_What to work on_
Determine how many lines in the records below contain "camera", then state that number alone.

START Records

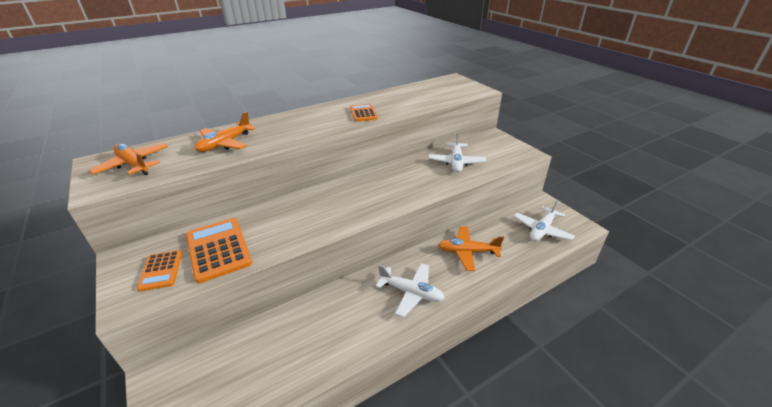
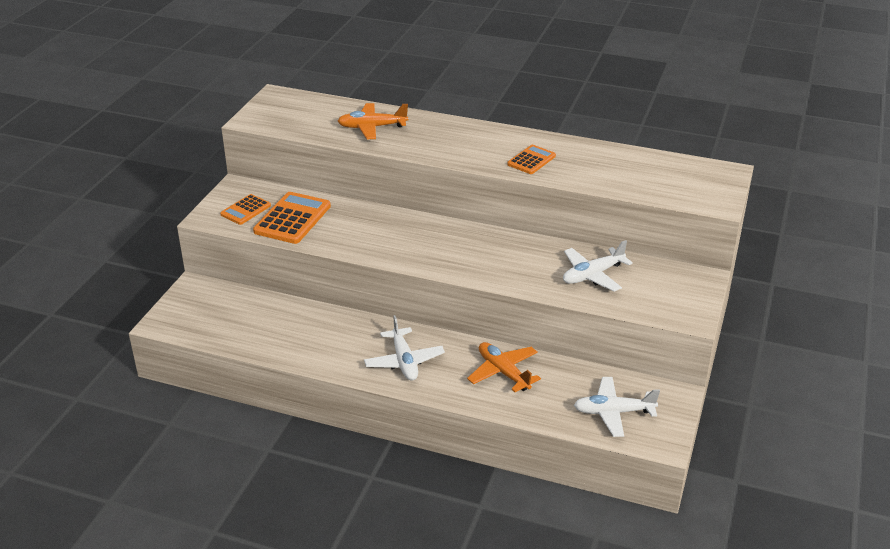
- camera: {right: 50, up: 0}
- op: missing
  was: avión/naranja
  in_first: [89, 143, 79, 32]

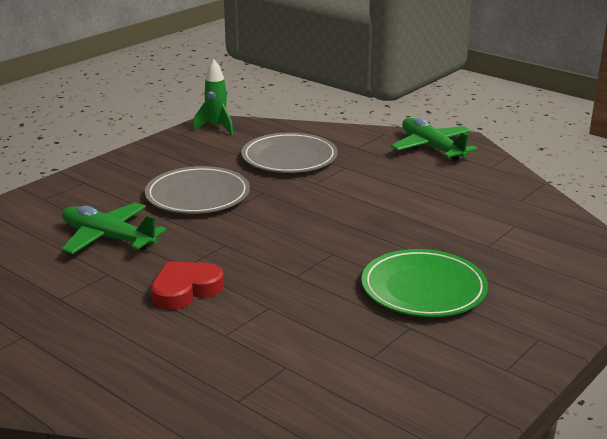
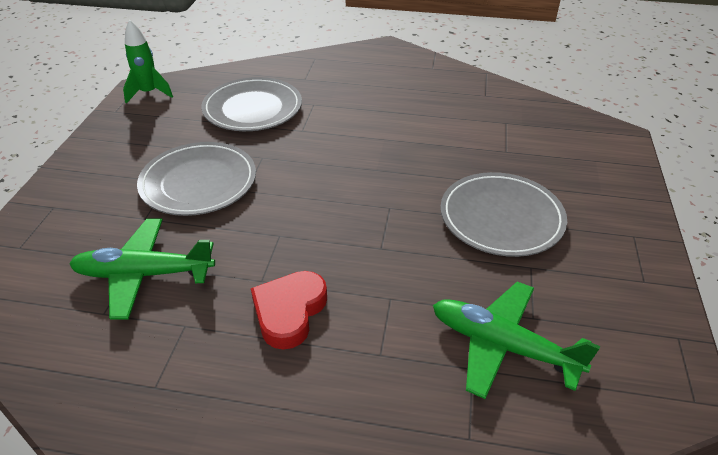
- camera: {right: -30, up: 15}
- op: colour
  was: plato/verde
  now: plato/gris
  in_first: [362, 249, 126, 68]
  in_second: [440, 172, 127, 85]
- op: relocated
  was: avión/verde
  in_first: [391, 118, 87, 43]
  in_second: [433, 282, 167, 117]

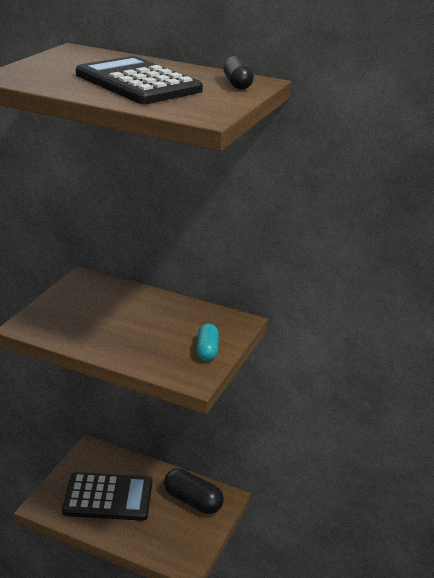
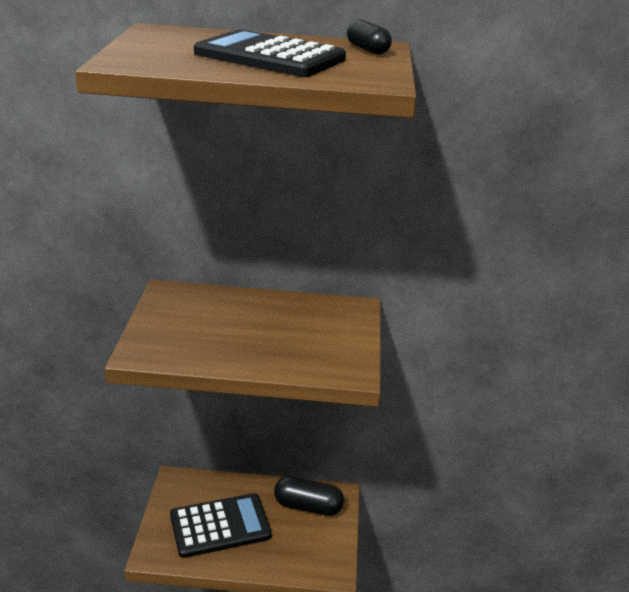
- camera: {right: -20, up: 0}
- op: missing
  was: cápsula/turquesa
  in_first: [196, 324, 23, 37]

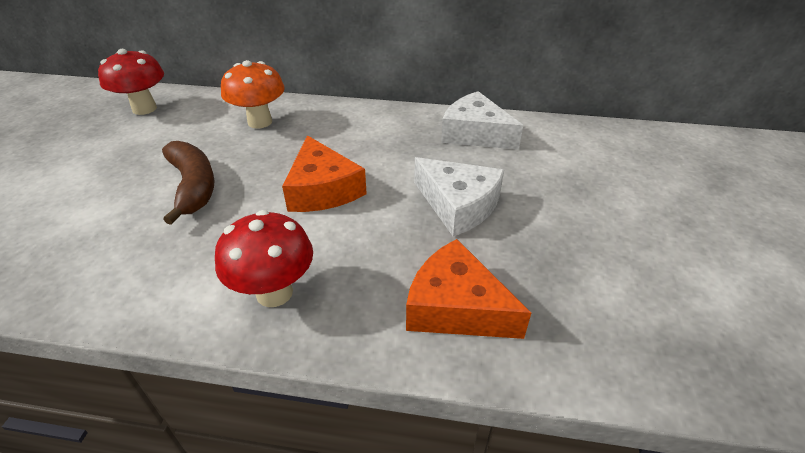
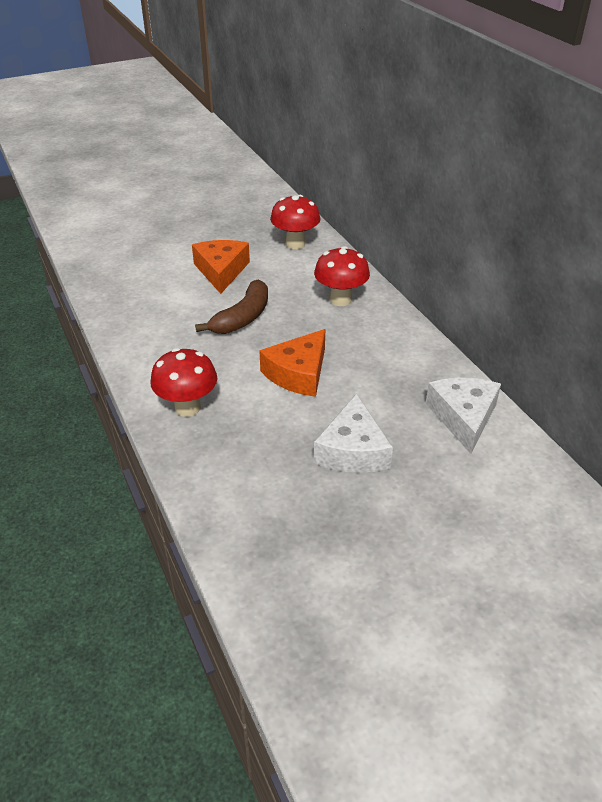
- camera: {right: 55, up: 0}
- op: colour
  was: seta/naranja
  now: seta/rojo
  in_first: [221, 60, 64, 69]
  in_second: [314, 246, 56, 60]
- op: relocated
  was: queso/naranja
  in_first: [406, 239, 125, 100]
  in_second: [192, 240, 58, 54]

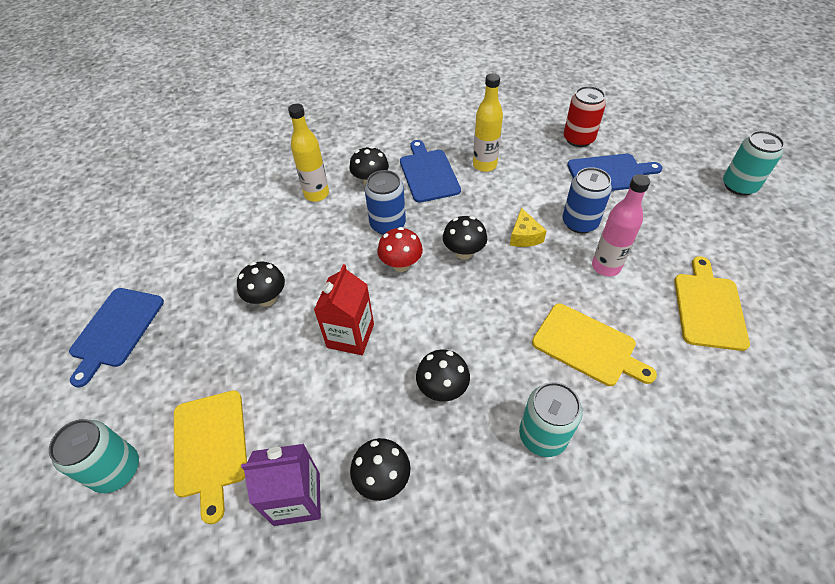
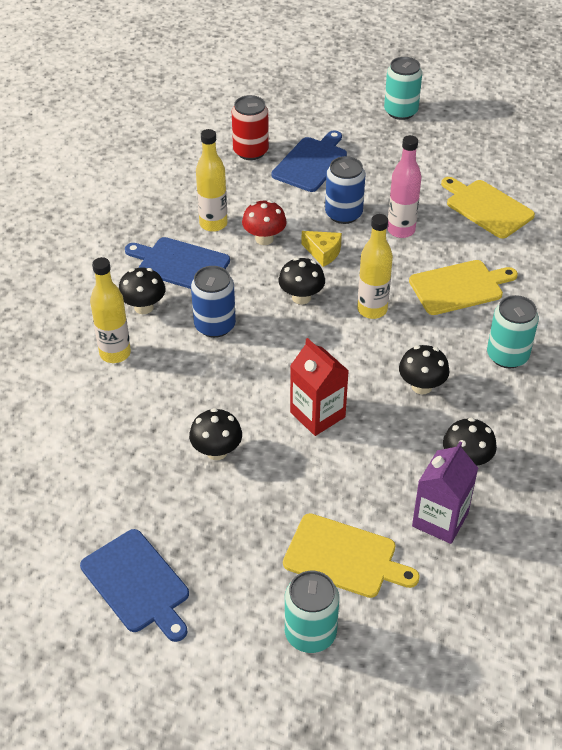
- camera: {right: -55, up: -5}
- op: relocated
  was: seta/rojo
  in_first: [377, 227, 46, 45]
  in_second: [242, 200, 45, 45]
- op: appeared
  now: botella/amarillo
  in_second: [357, 214, 36, 105]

END Records

_Expected output_
5